[RECORDS PROVIDED]

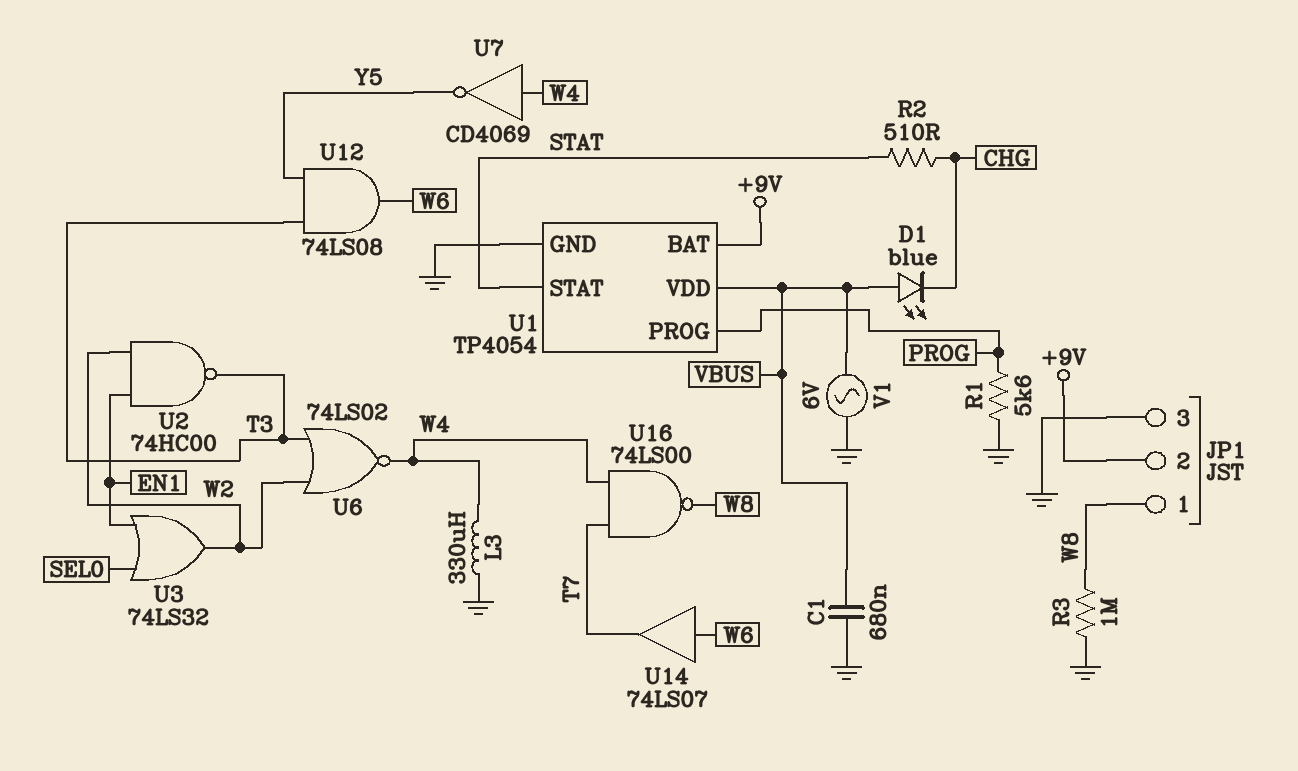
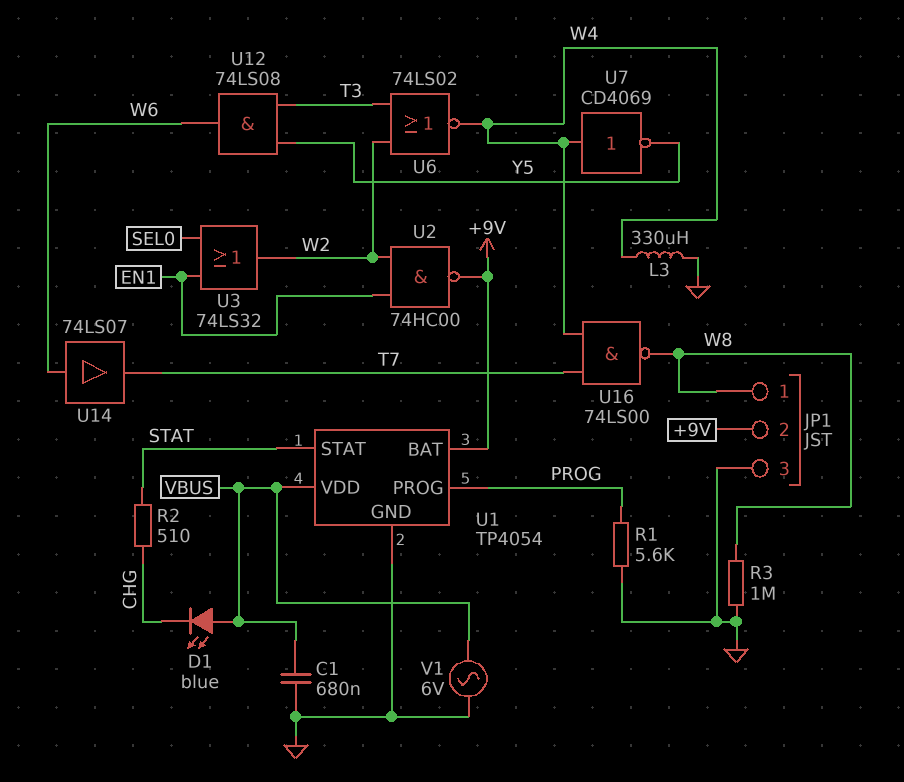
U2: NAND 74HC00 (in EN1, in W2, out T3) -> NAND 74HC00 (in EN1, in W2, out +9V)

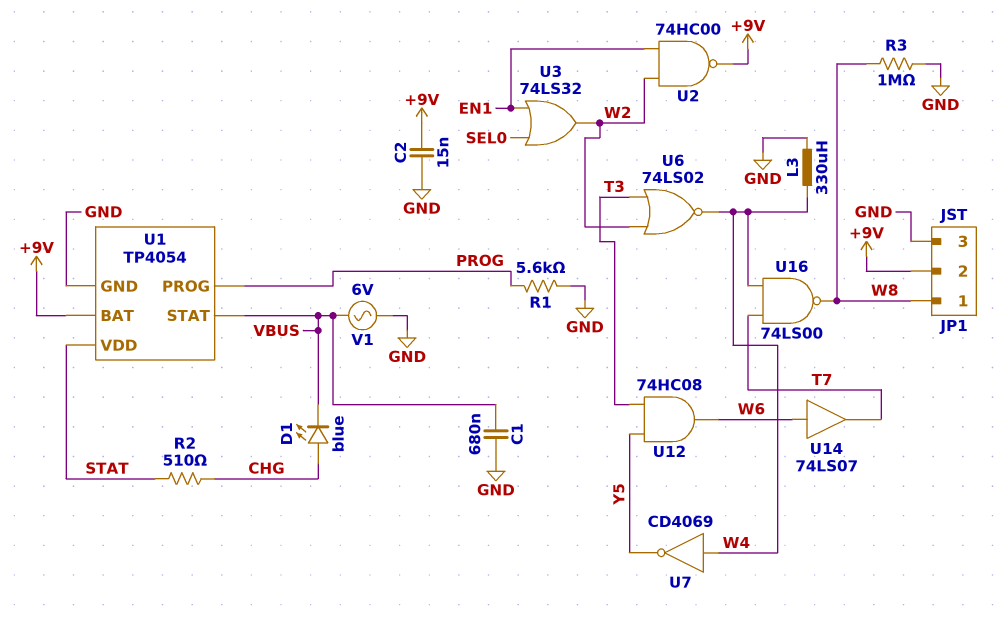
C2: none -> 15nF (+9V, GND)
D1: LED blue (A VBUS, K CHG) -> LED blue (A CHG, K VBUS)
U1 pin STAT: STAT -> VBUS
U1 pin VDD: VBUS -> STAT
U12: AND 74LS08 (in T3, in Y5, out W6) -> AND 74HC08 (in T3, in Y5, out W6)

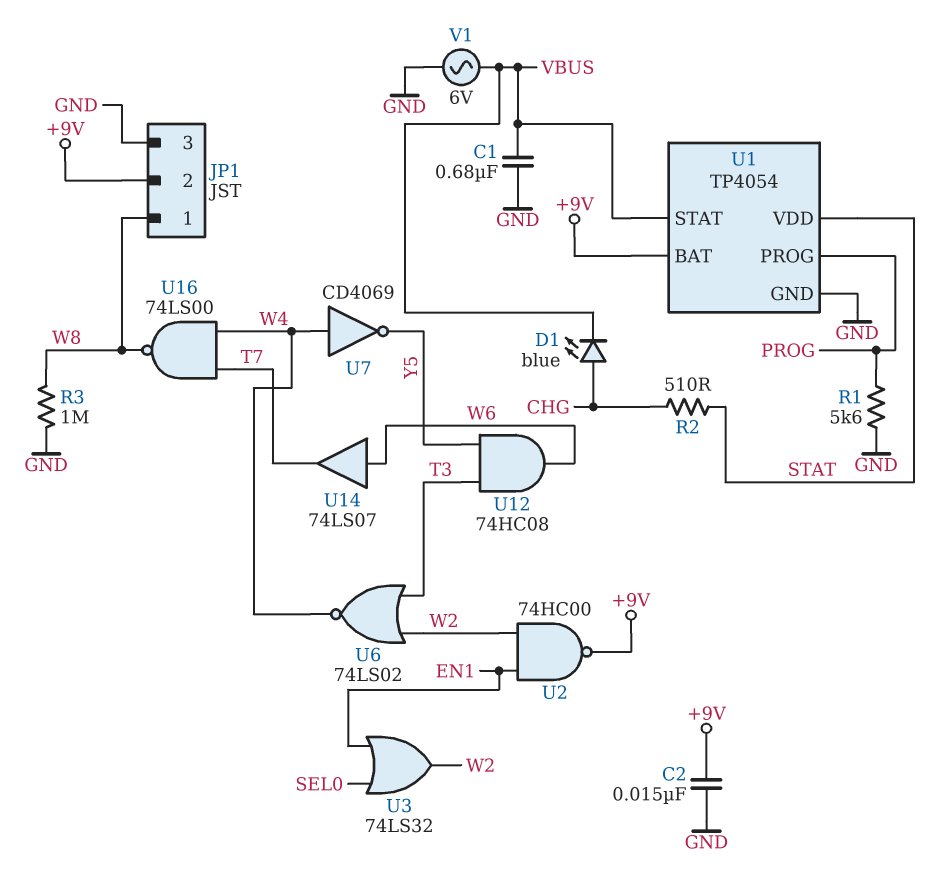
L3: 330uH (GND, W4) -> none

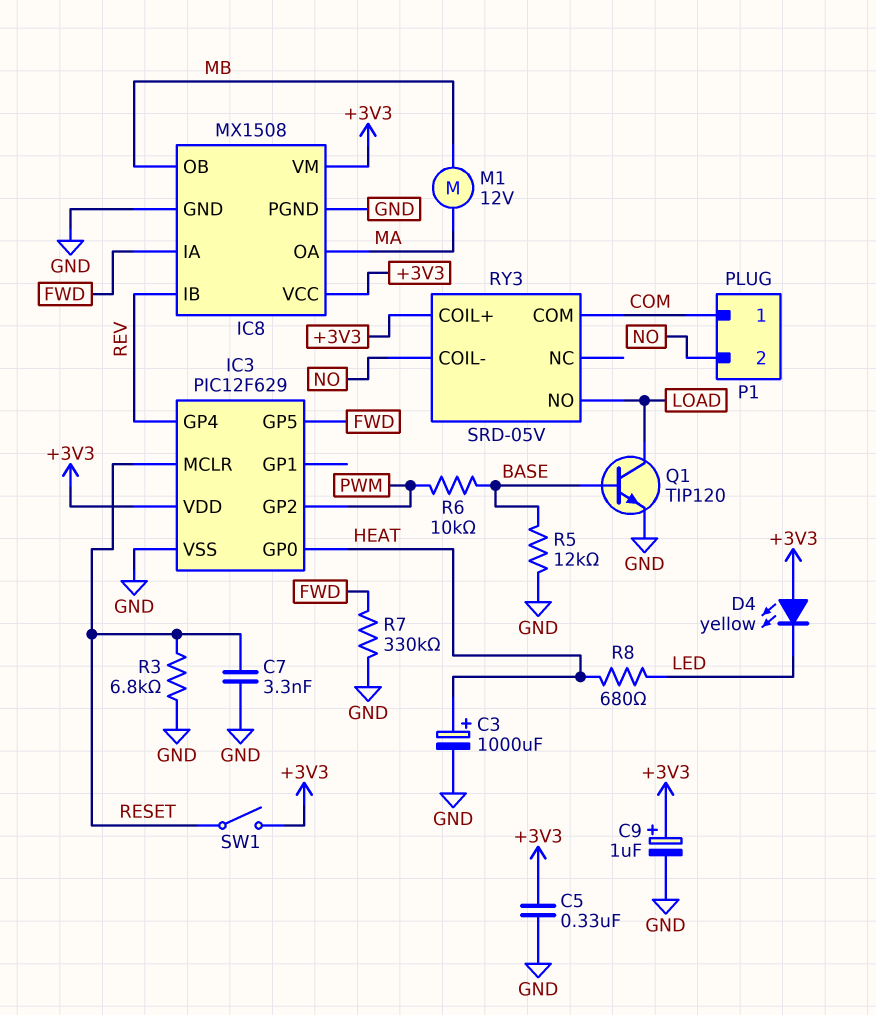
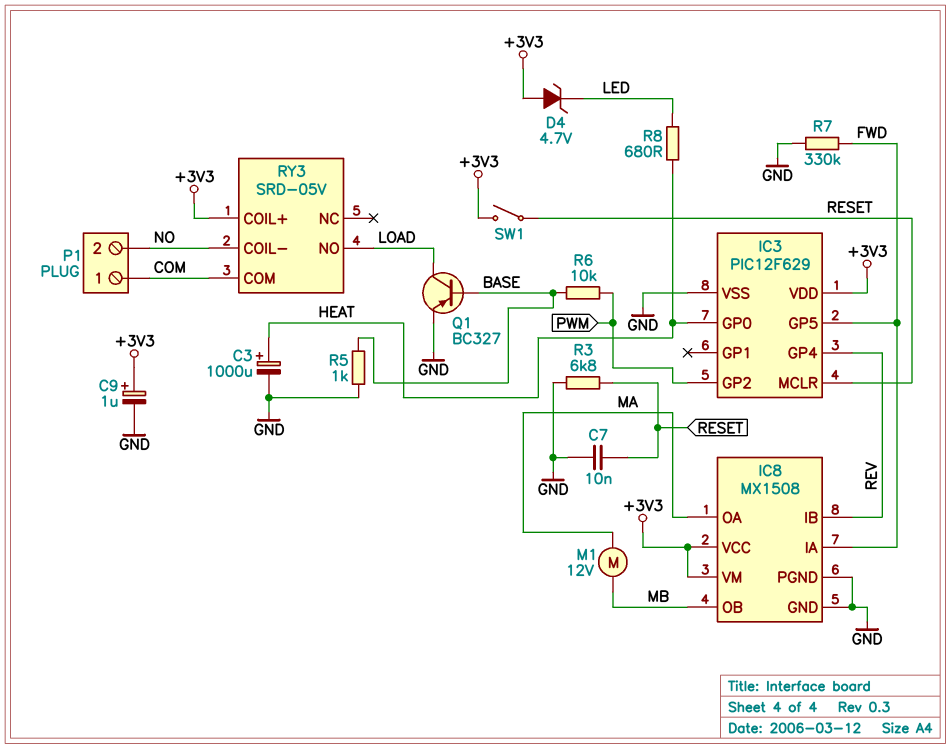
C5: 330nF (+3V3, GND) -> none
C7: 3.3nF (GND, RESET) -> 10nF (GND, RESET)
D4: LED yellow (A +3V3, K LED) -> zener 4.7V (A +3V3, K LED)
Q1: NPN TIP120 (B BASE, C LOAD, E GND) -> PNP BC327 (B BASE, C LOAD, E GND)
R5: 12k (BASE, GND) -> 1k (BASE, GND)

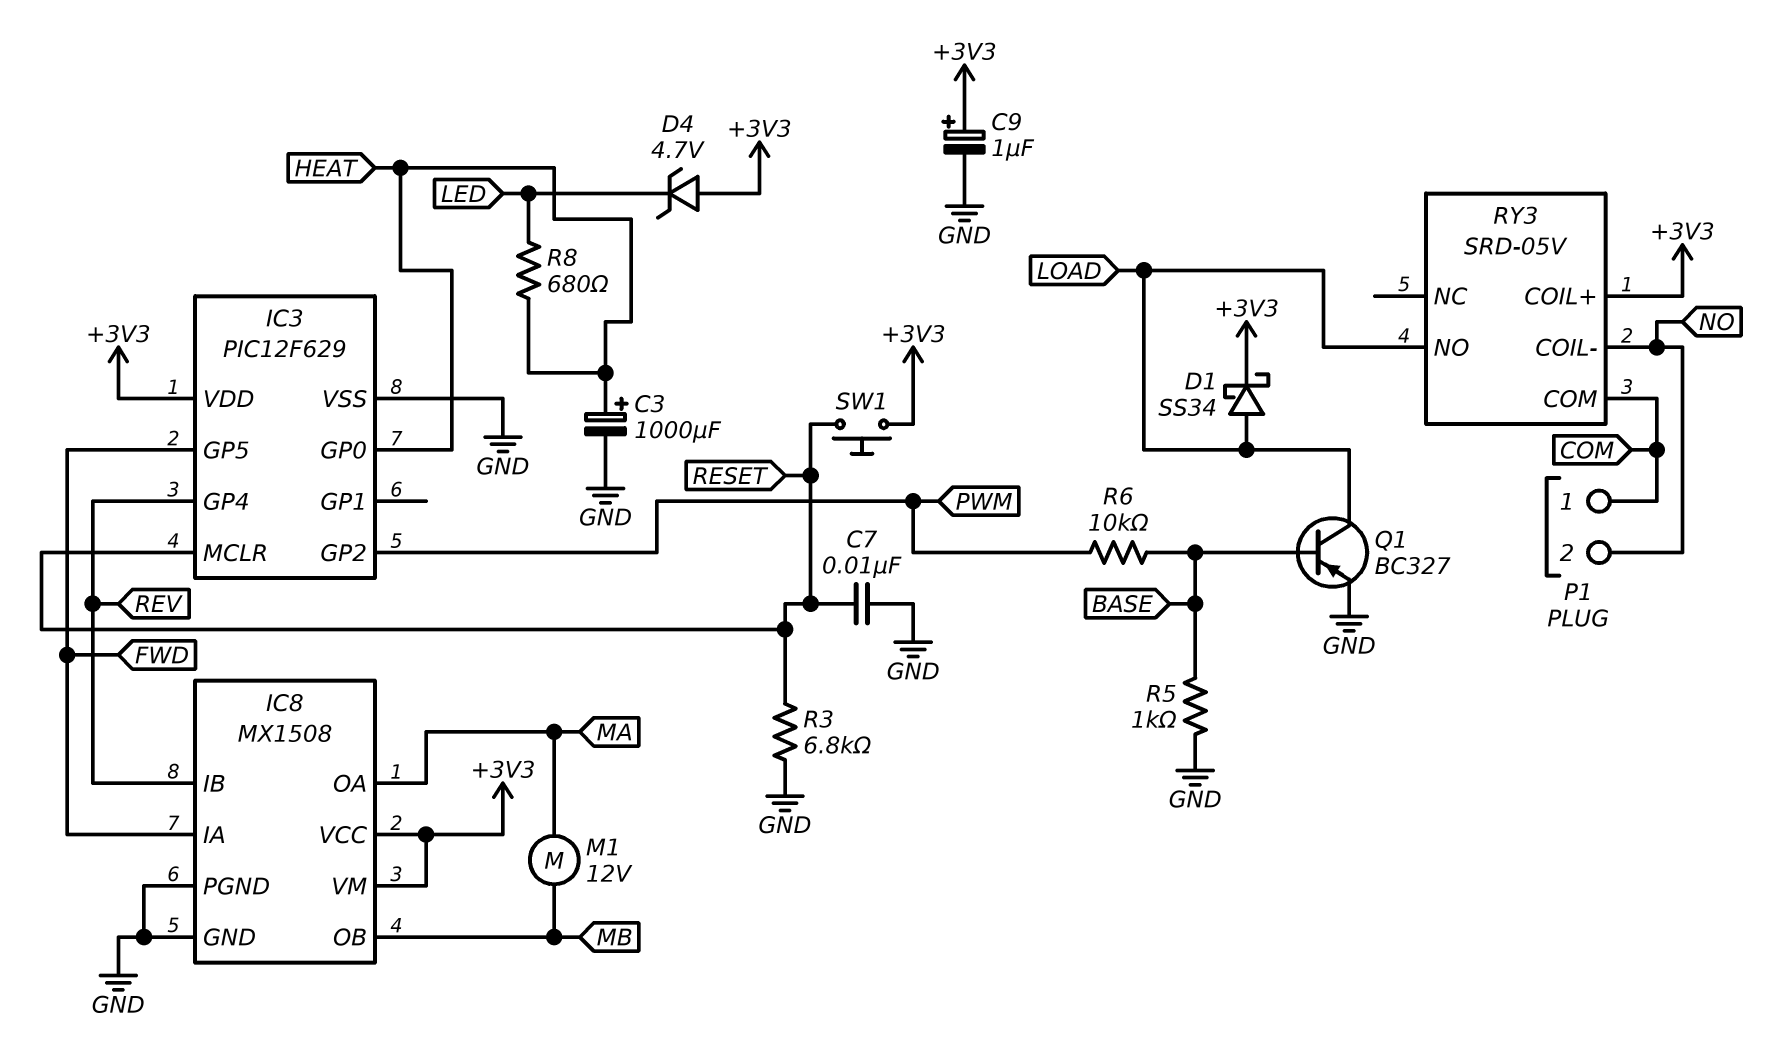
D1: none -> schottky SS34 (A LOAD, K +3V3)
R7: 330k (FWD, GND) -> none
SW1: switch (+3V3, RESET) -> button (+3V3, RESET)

[/RECORDS PROVIDED]

▶ _TASK REQUIREMENTS_:
With the pictures left out, transcribe exactly the lines from the line holding "R5: 12k (BASE, GND) -> 1k (BASE, GND)" through the closing line of the entries.

▶ _ANSWER BOX_:
R5: 12k (BASE, GND) -> 1k (BASE, GND)

D1: none -> schottky SS34 (A LOAD, K +3V3)
R7: 330k (FWD, GND) -> none
SW1: switch (+3V3, RESET) -> button (+3V3, RESET)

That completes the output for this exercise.